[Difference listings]
--*--

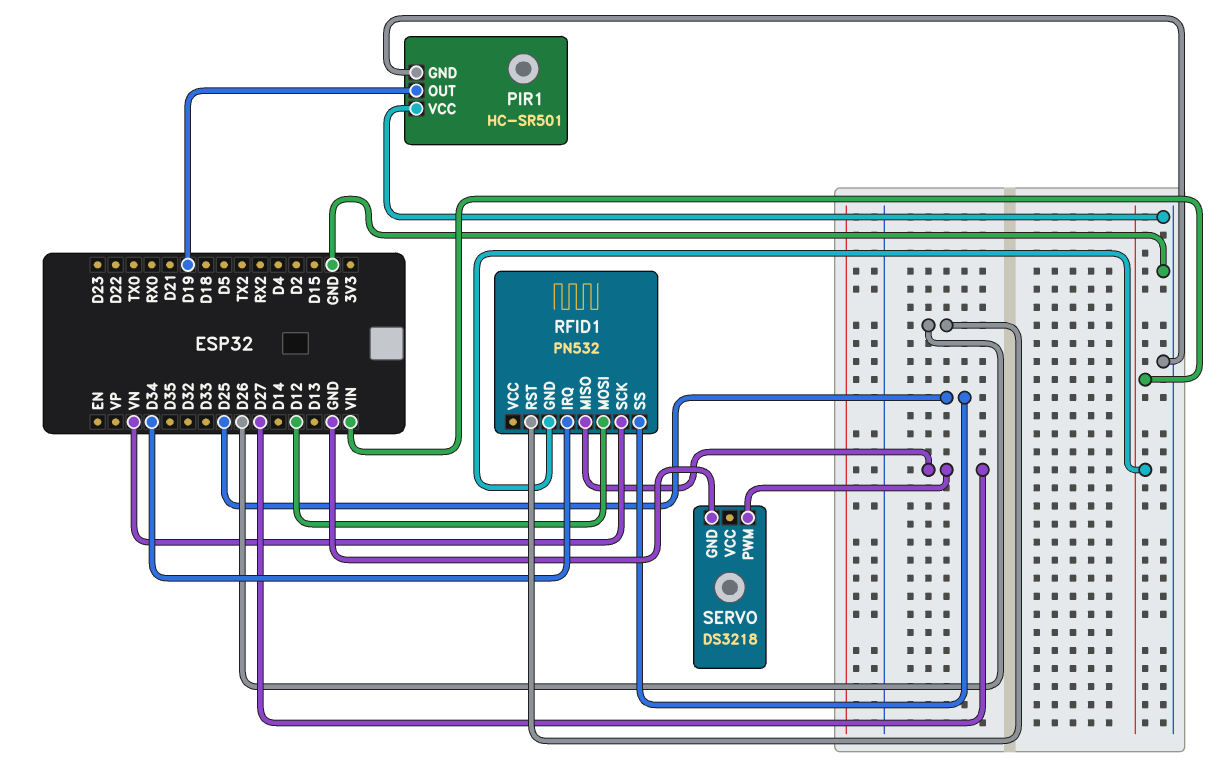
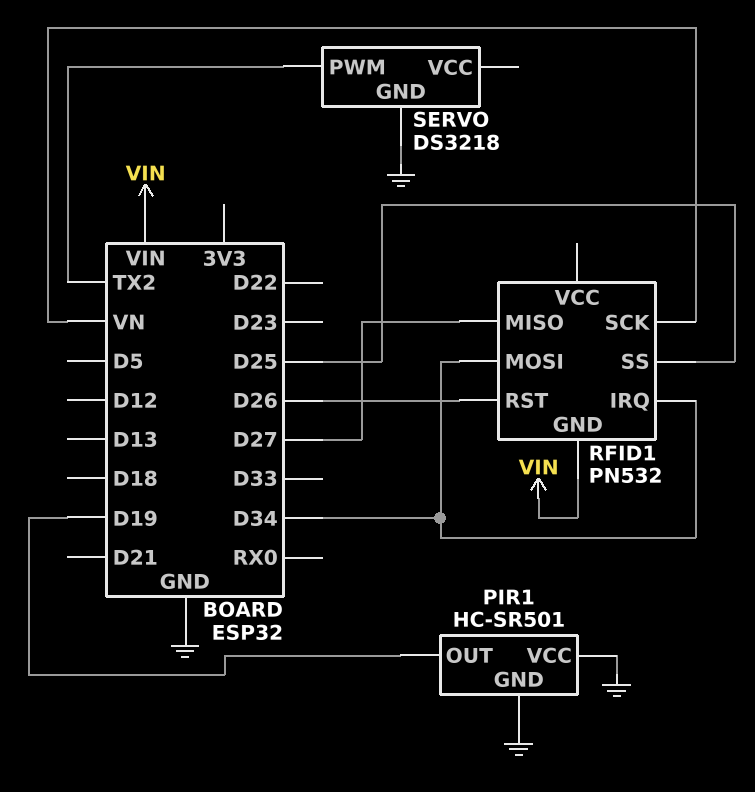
RFID1 pin MOSI: D12 -> D34
SERVO pin PWM: D27 -> TX2

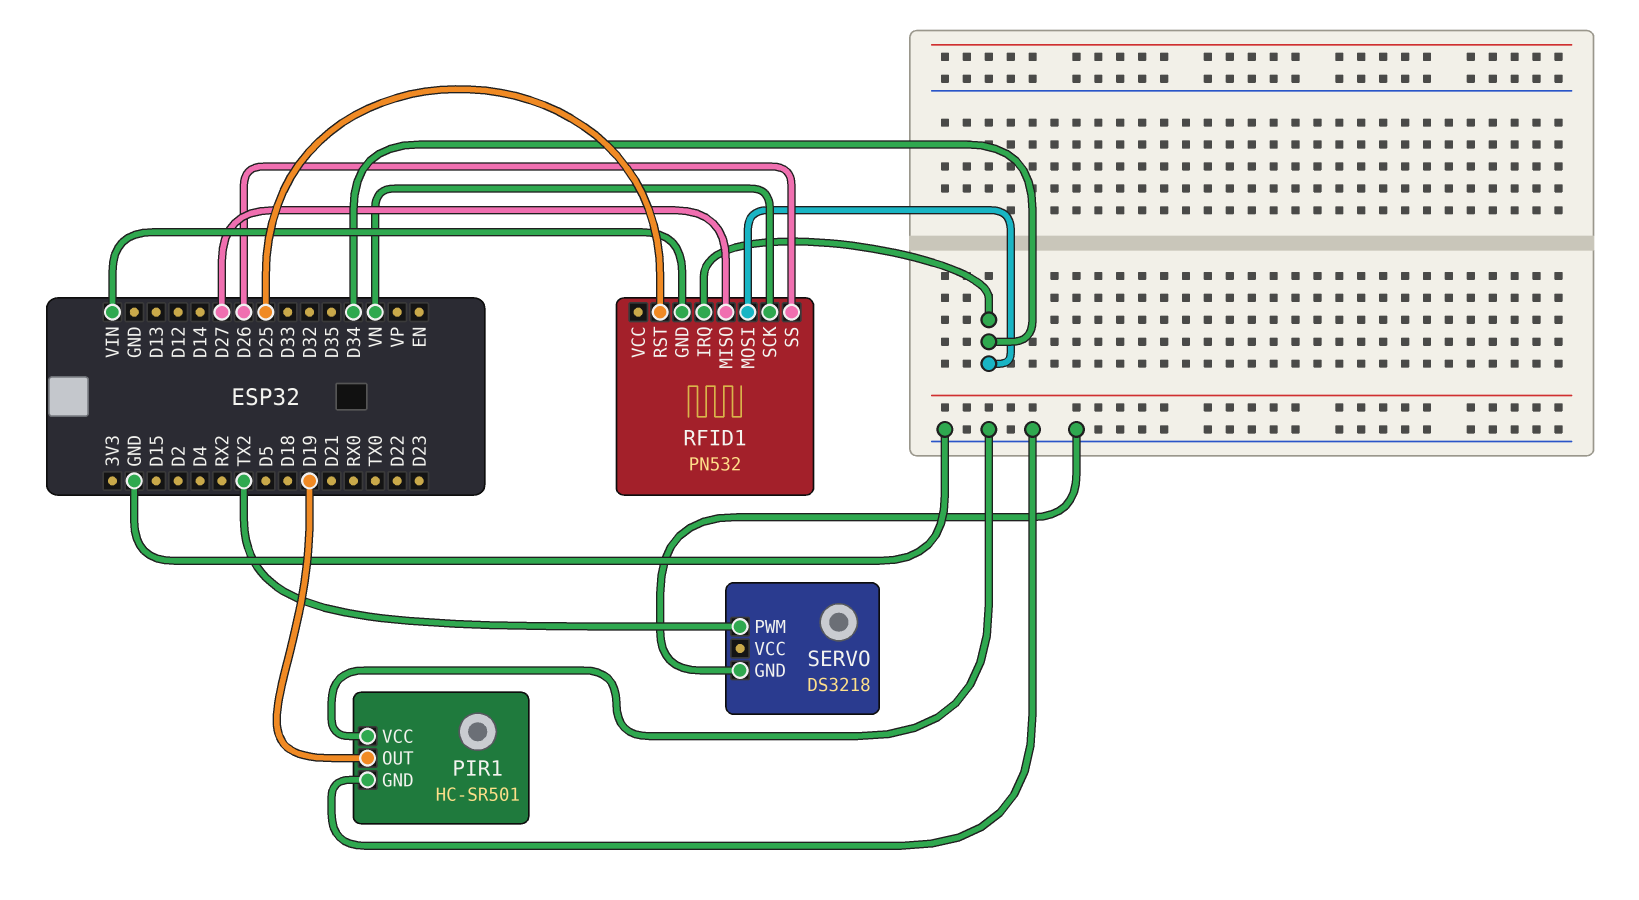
RFID1 pin RST: D26 -> D25
RFID1 pin SS: D25 -> D26

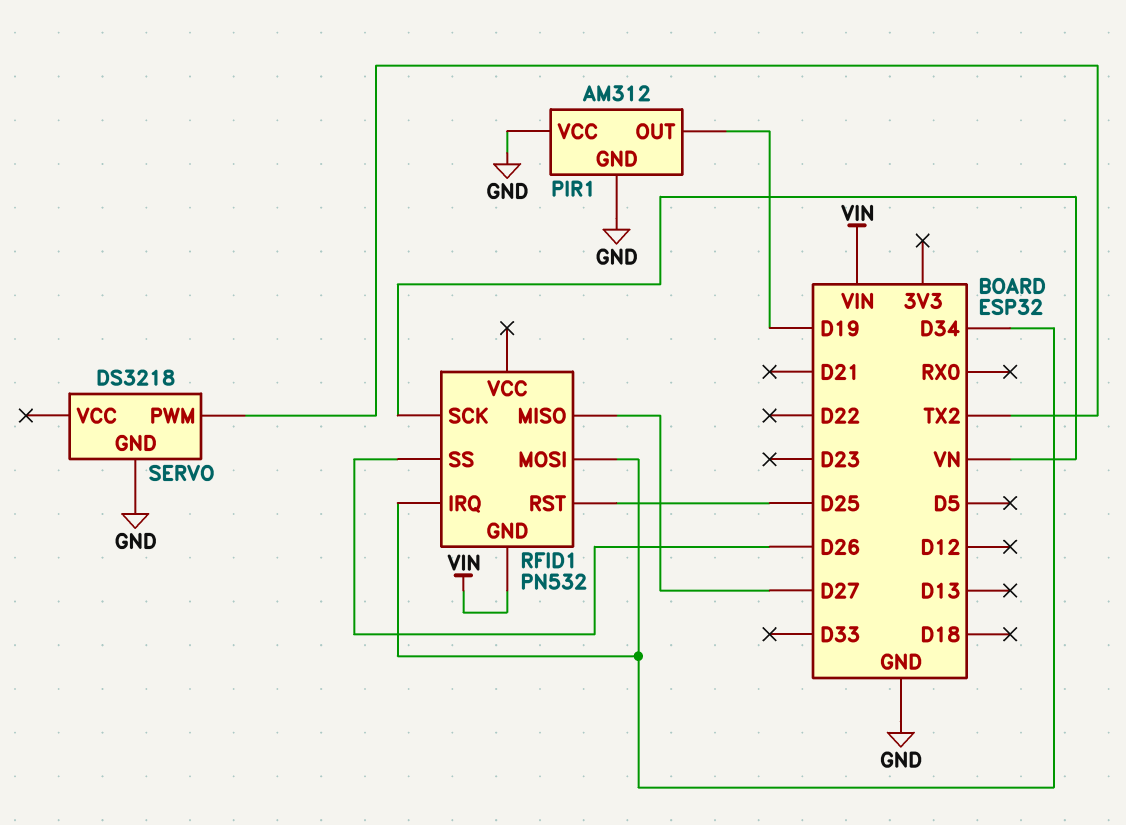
PIR1: HC-SR501 -> AM312

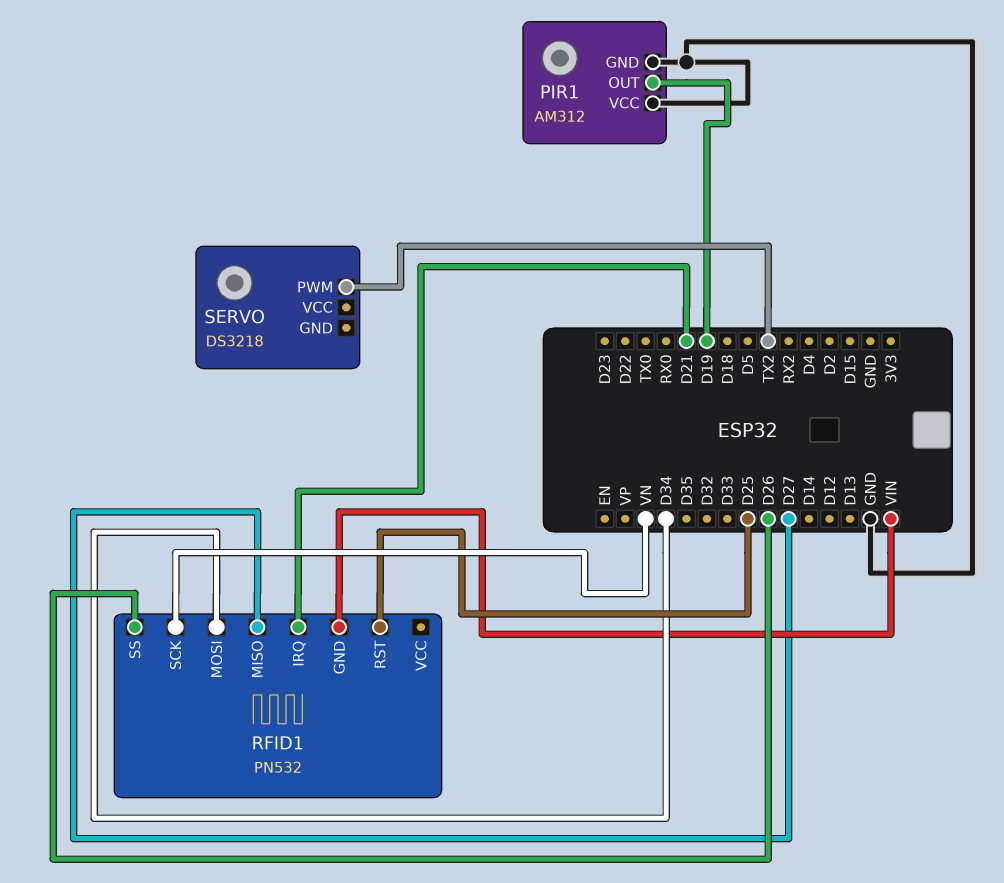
RFID1 pin IRQ: D34 -> D21
SERVO pin GND: GND -> none

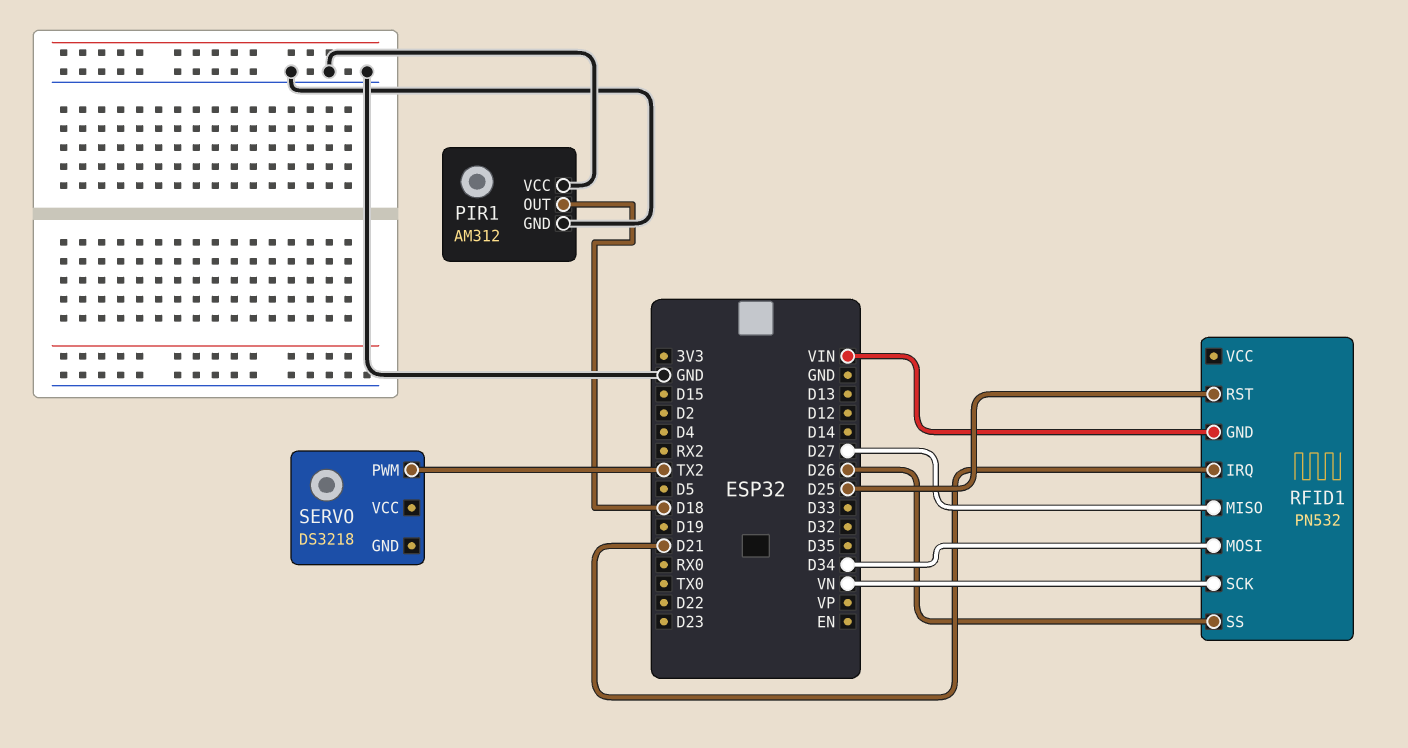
PIR1 pin OUT: D19 -> D18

--*--

Activity —
Could you write out exactly the lines running from the one with "SERVO pin PWM: D27 -> TX2" through the last line of the data above, both ends kept, and omit any picture?

Solution for this task —
SERVO pin PWM: D27 -> TX2

RFID1 pin RST: D26 -> D25
RFID1 pin SS: D25 -> D26

PIR1: HC-SR501 -> AM312

RFID1 pin IRQ: D34 -> D21
SERVO pin GND: GND -> none

PIR1 pin OUT: D19 -> D18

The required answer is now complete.